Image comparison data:

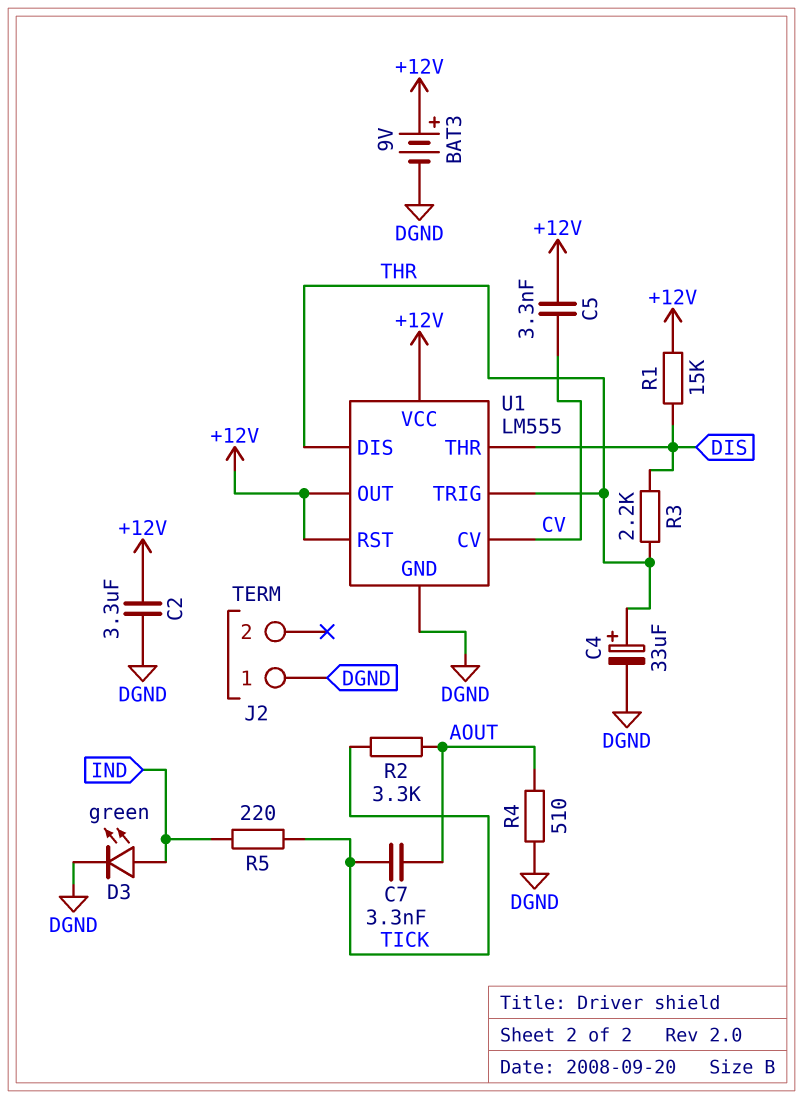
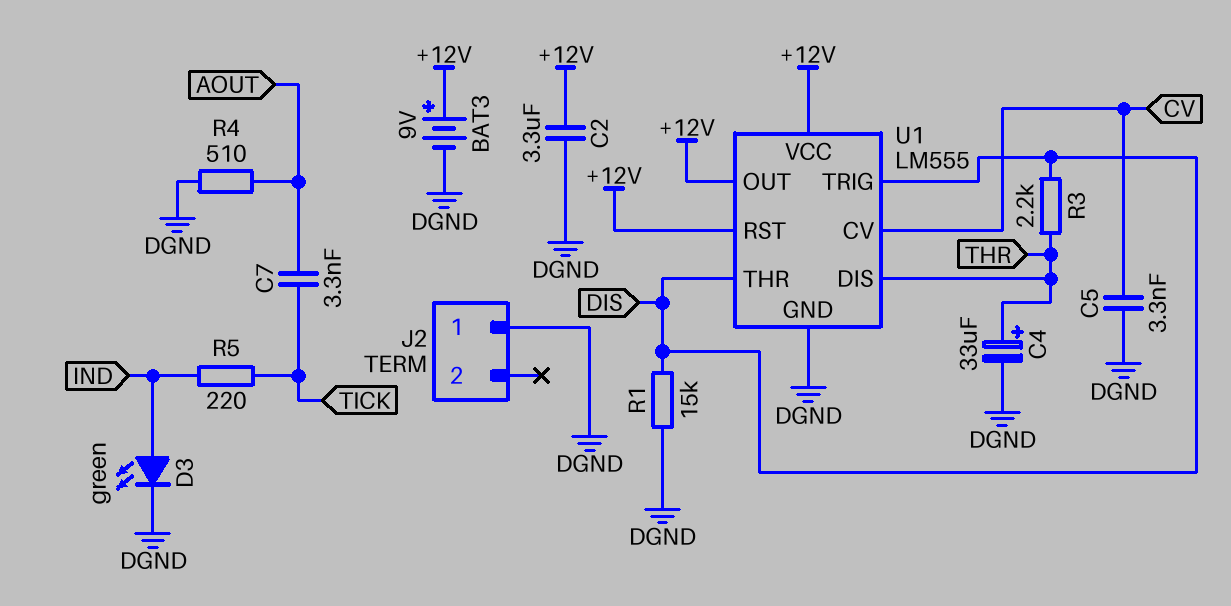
C5: 3.3nF (+12V, CV) -> 3.3nF (CV, DGND)
R1: 15k (+12V, DIS) -> 15k (DGND, DIS)
R2: 3.3k (AOUT, TICK) -> none
U1 pin TRIG: THR -> DIS

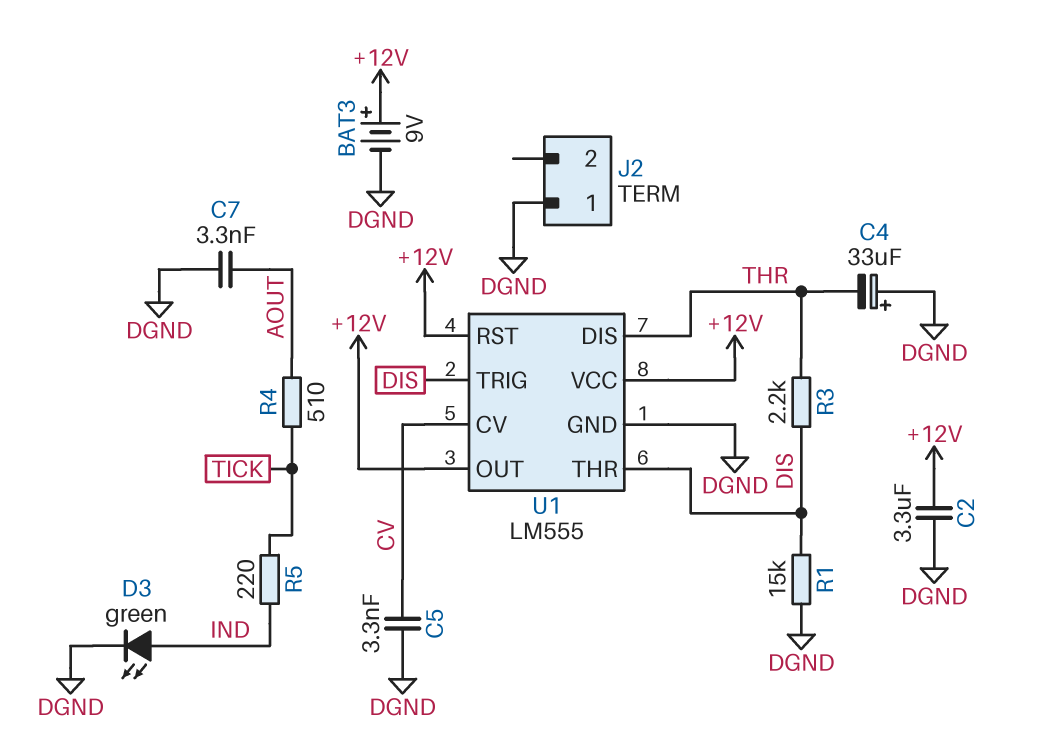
C4: 33uF (plus THR, minus DGND) -> 33uF (plus DGND, minus THR)
C7: 3.3nF (AOUT, TICK) -> 3.3nF (AOUT, DGND)
R4: 510 (AOUT, DGND) -> 510 (AOUT, TICK)

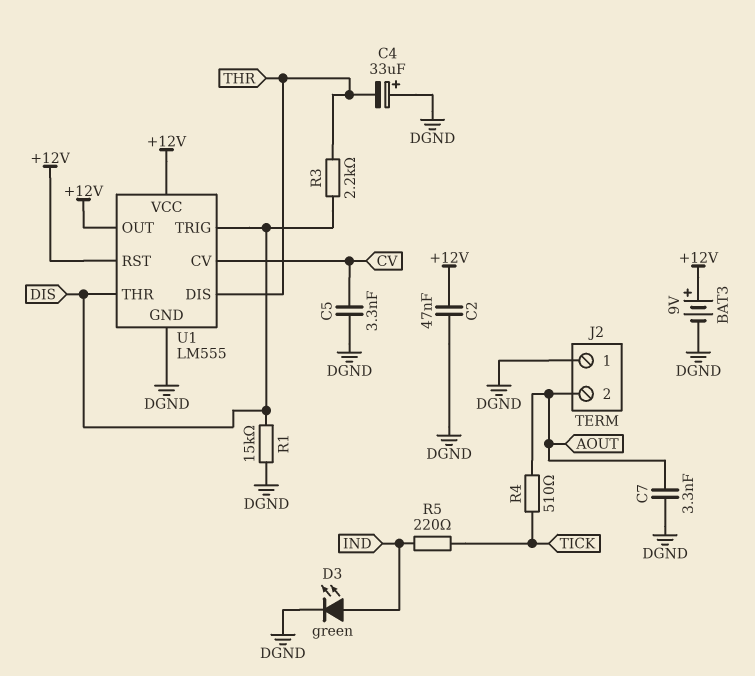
C2: 3.3uF (+12V, DGND) -> 47nF (+12V, DGND)
J2 pin 2: none -> AOUT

**Try it:** Would you please return all lines of the data that include the word "TICK"?

**The completed task:**
R2: 3.3k (AOUT, TICK) -> none
C7: 3.3nF (AOUT, TICK) -> 3.3nF (AOUT, DGND)
R4: 510 (AOUT, DGND) -> 510 (AOUT, TICK)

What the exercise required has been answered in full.